──────── DATASET EXCERPTS

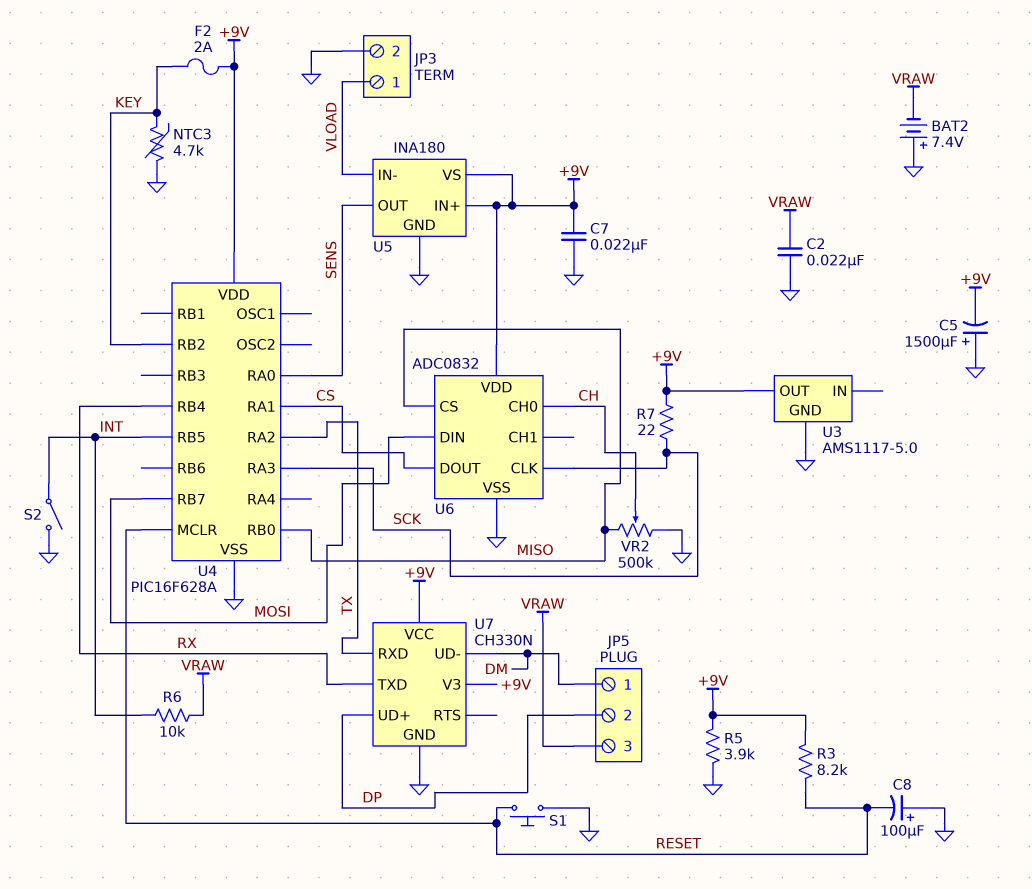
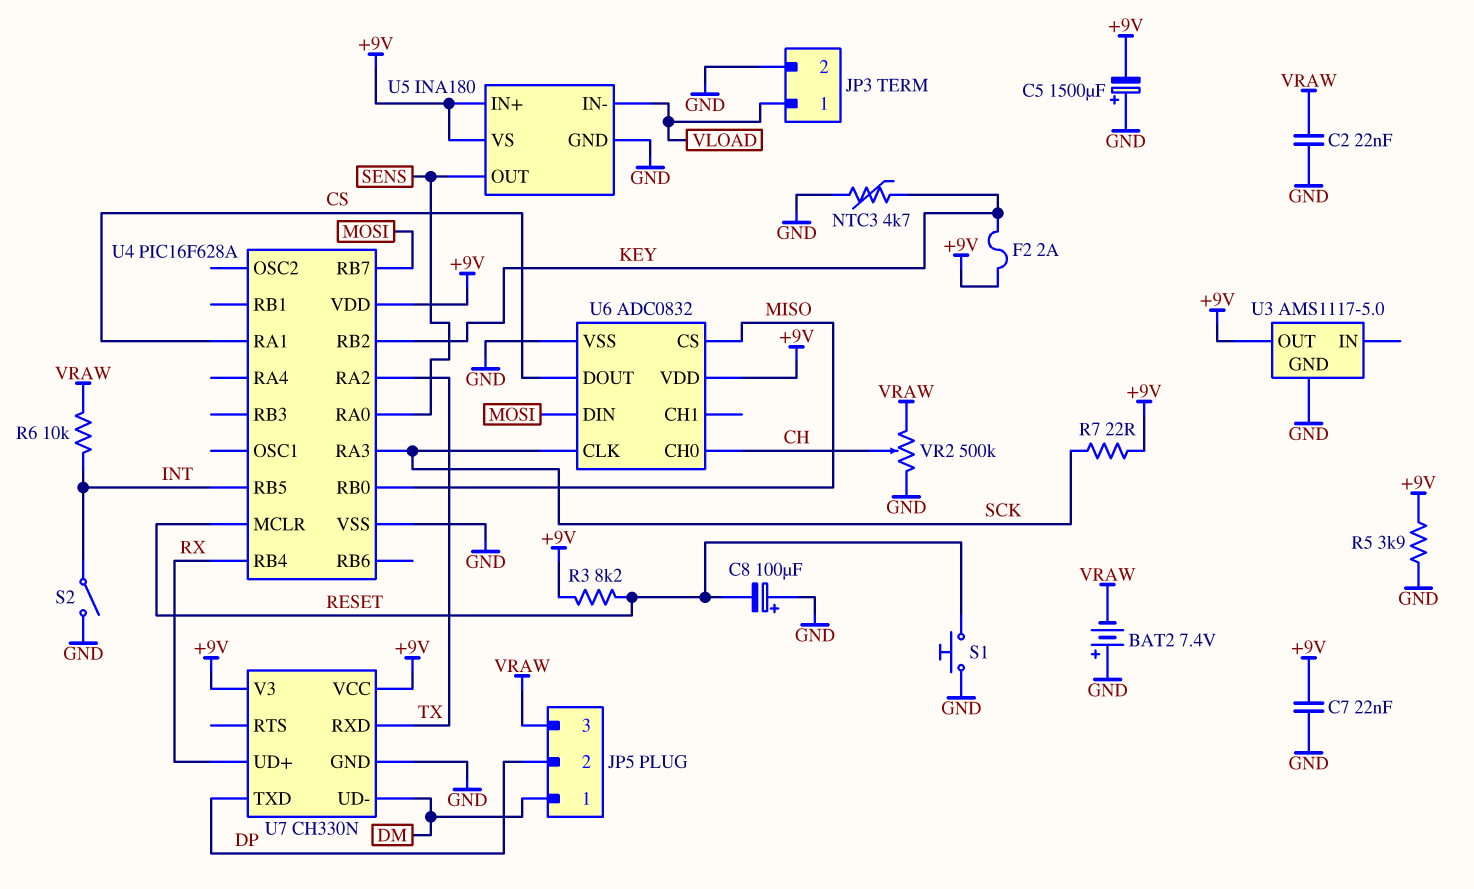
U7 pin TXD: RX -> DP
U7 pin UD+: DP -> RX
VR2: 500k (GND, MISO, wiper CH) -> 500k (GND, VRAW, wiper CH)

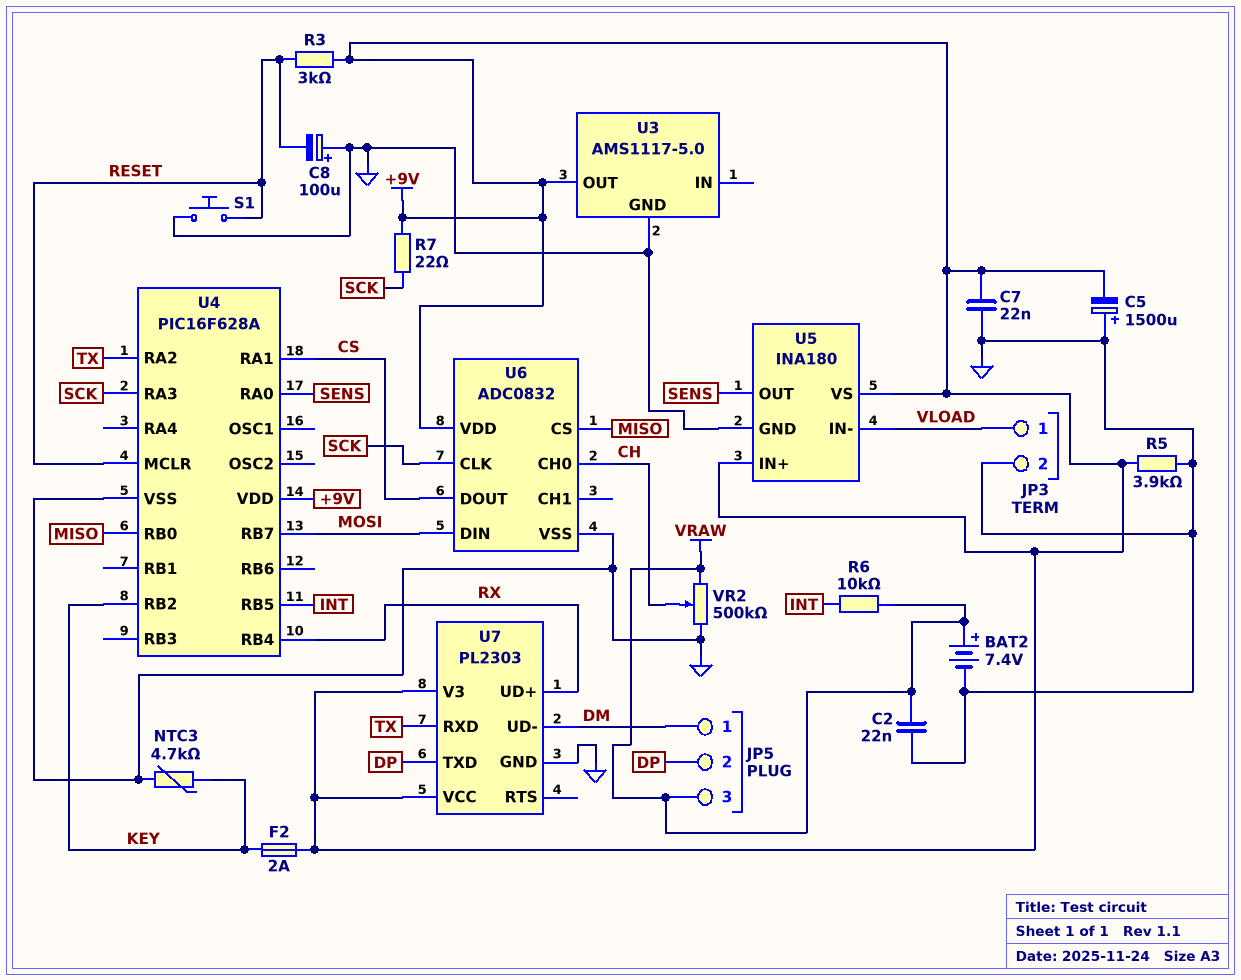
BAT2: 7.4V (plus GND, minus VRAW) -> 7.4V (plus VRAW, minus GND)
R3: 8.2k (+9V, RESET) -> 3k (+9V, RESET)
S2: switch (GND, INT) -> none
U7: CH330N -> PL2303

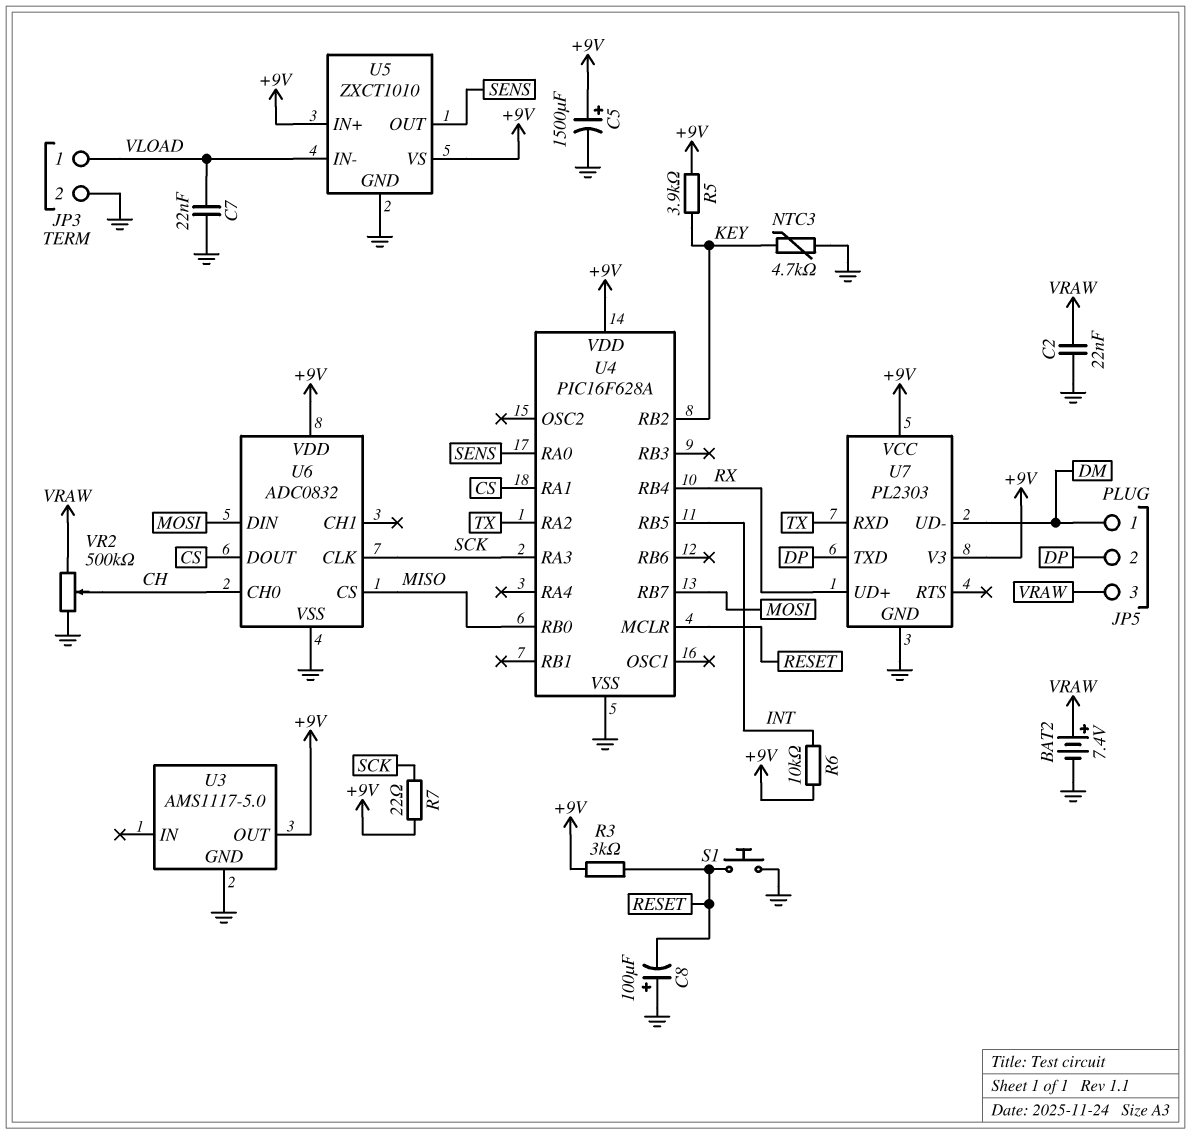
C5: 1500uF (plus GND, minus +9V) -> 1500uF (plus +9V, minus GND)
C7: 22nF (+9V, GND) -> 22nF (GND, VLOAD)
F2: 2A (+9V, KEY) -> none
R5: 3.9k (+9V, GND) -> 3.9k (+9V, KEY)
R6: 10k (INT, VRAW) -> 10k (+9V, INT)
U5: INA180 -> ZXCT1010

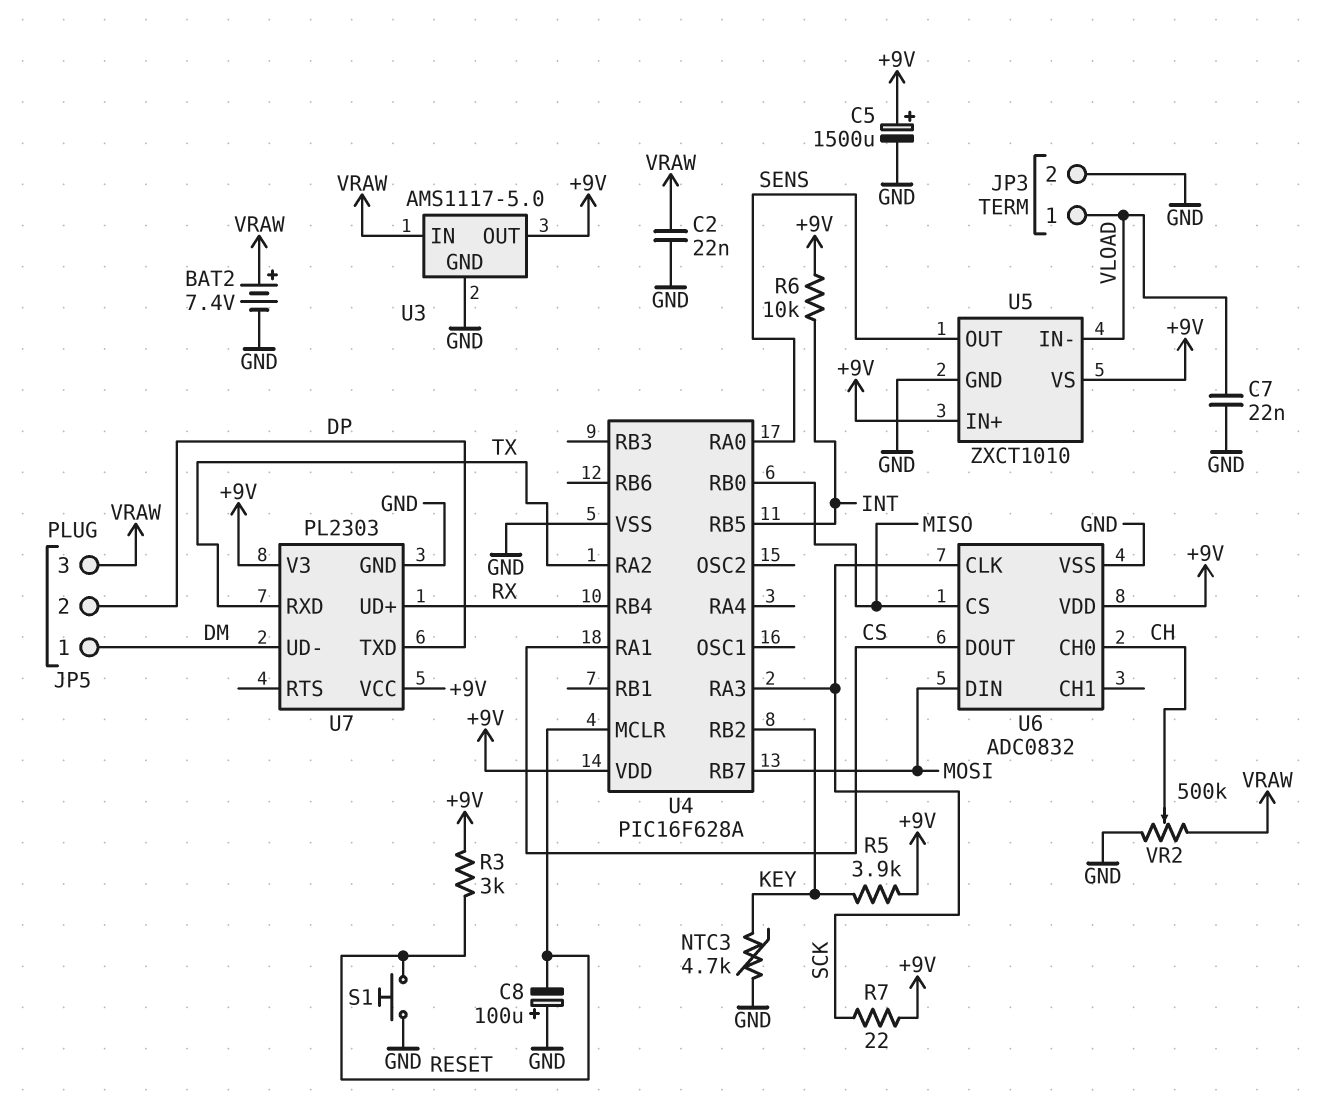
U3 pin IN: none -> VRAW

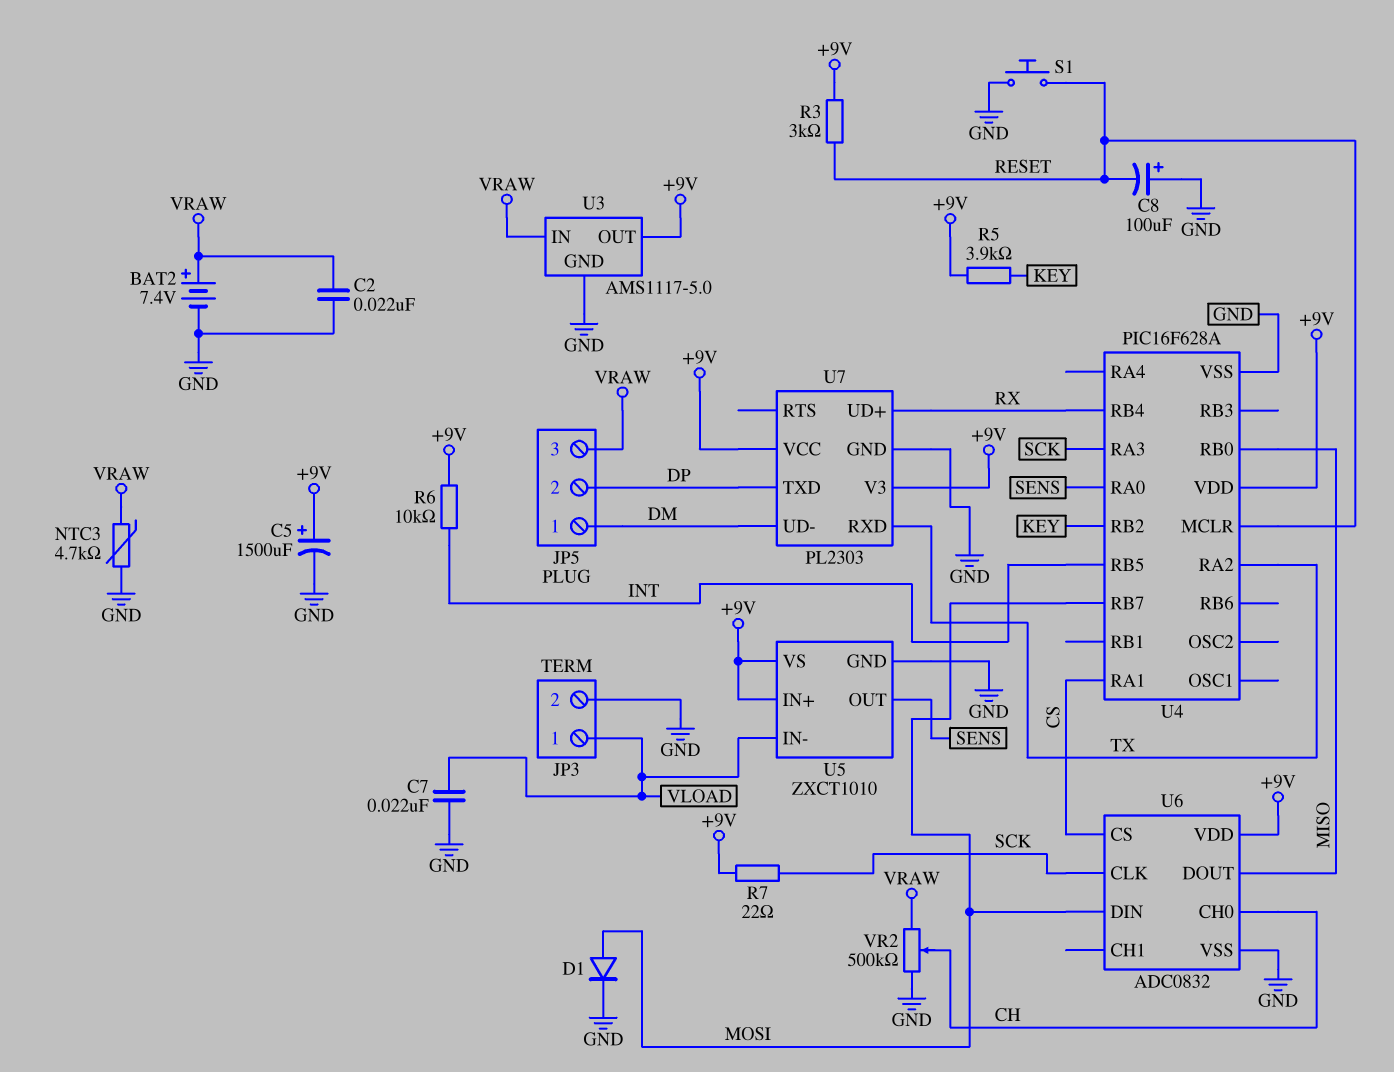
D1: none -> diode (A MOSI, K GND)
NTC3: 4.7k (GND, KEY) -> 4.7k (GND, VRAW)
U6 pin CS: MISO -> CS
U6 pin DOUT: CS -> MISO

────────────────

Leaving out the pictures, repeat the data above exactly.

### ANSWER FOR THIS EXERCISE
U7 pin TXD: RX -> DP
U7 pin UD+: DP -> RX
VR2: 500k (GND, MISO, wiper CH) -> 500k (GND, VRAW, wiper CH)

BAT2: 7.4V (plus GND, minus VRAW) -> 7.4V (plus VRAW, minus GND)
R3: 8.2k (+9V, RESET) -> 3k (+9V, RESET)
S2: switch (GND, INT) -> none
U7: CH330N -> PL2303

C5: 1500uF (plus GND, minus +9V) -> 1500uF (plus +9V, minus GND)
C7: 22nF (+9V, GND) -> 22nF (GND, VLOAD)
F2: 2A (+9V, KEY) -> none
R5: 3.9k (+9V, GND) -> 3.9k (+9V, KEY)
R6: 10k (INT, VRAW) -> 10k (+9V, INT)
U5: INA180 -> ZXCT1010

U3 pin IN: none -> VRAW

D1: none -> diode (A MOSI, K GND)
NTC3: 4.7k (GND, KEY) -> 4.7k (GND, VRAW)
U6 pin CS: MISO -> CS
U6 pin DOUT: CS -> MISO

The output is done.